§ **WHAT IS EXPECTED**
Among these records, tally each line with the word "spun"; the answer is that number alone.

§ **MATERIAL PROVIDED**
%%

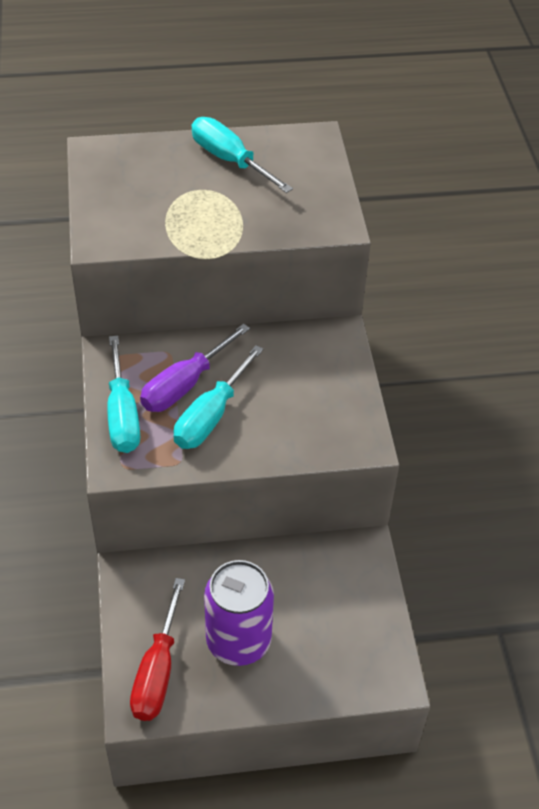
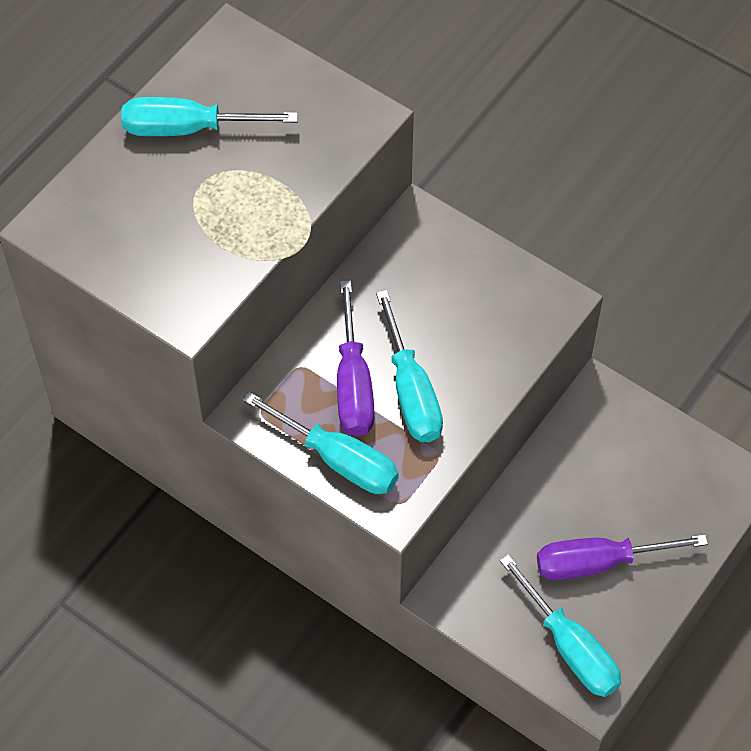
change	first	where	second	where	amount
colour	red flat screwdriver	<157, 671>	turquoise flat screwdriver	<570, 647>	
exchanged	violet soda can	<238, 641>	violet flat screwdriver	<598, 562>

%%
%%

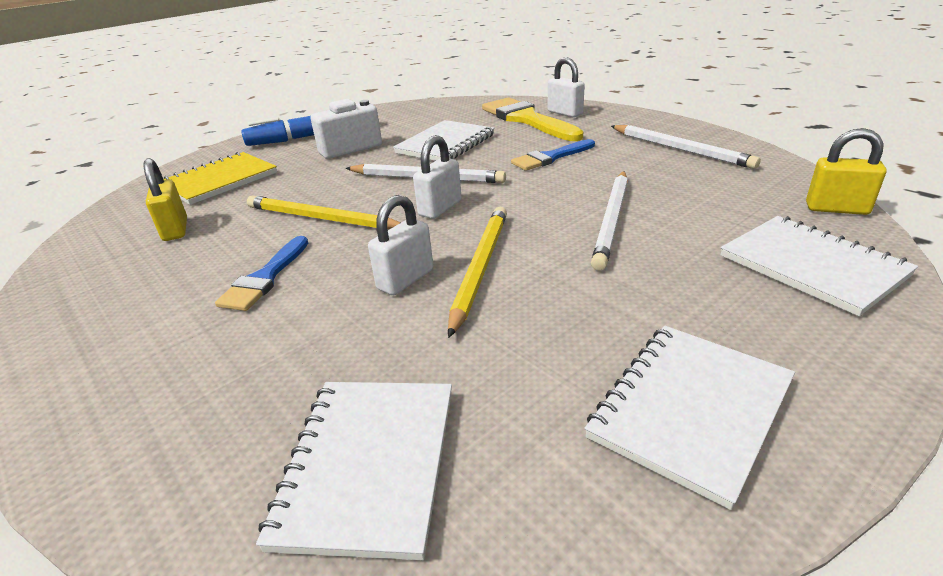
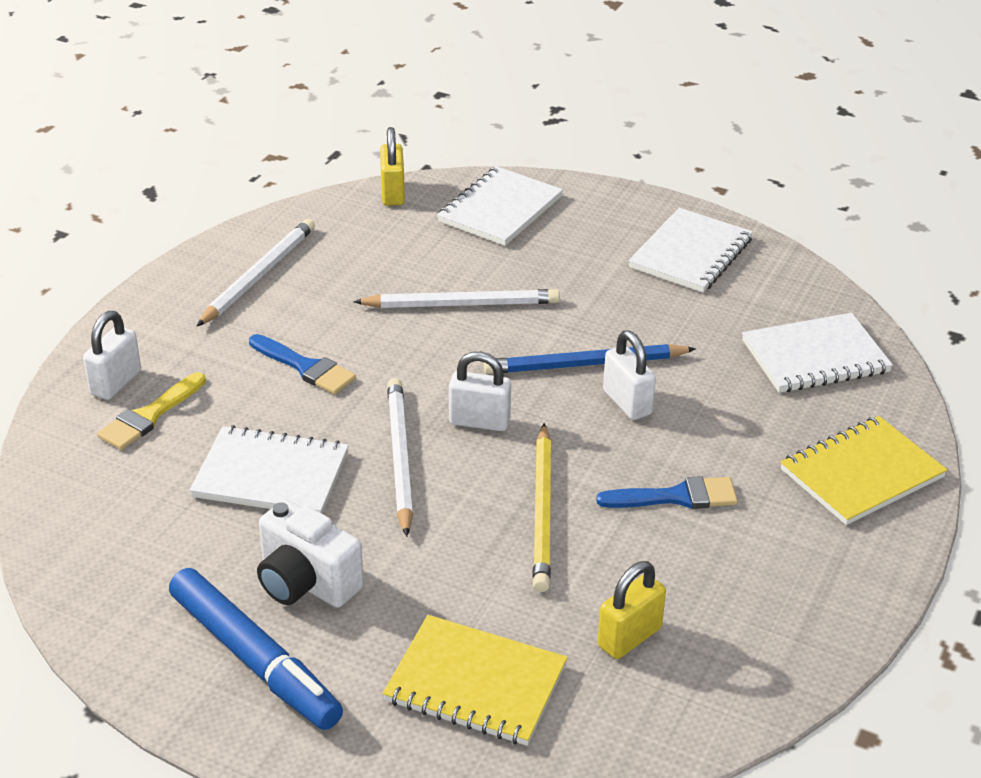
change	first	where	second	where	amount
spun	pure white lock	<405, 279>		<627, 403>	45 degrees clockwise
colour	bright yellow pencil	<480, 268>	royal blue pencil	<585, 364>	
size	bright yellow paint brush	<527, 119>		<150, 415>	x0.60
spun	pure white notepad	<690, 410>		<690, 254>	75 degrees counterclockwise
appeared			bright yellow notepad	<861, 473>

%%

§ **ANSWER FOR THIS EXERCISE**
2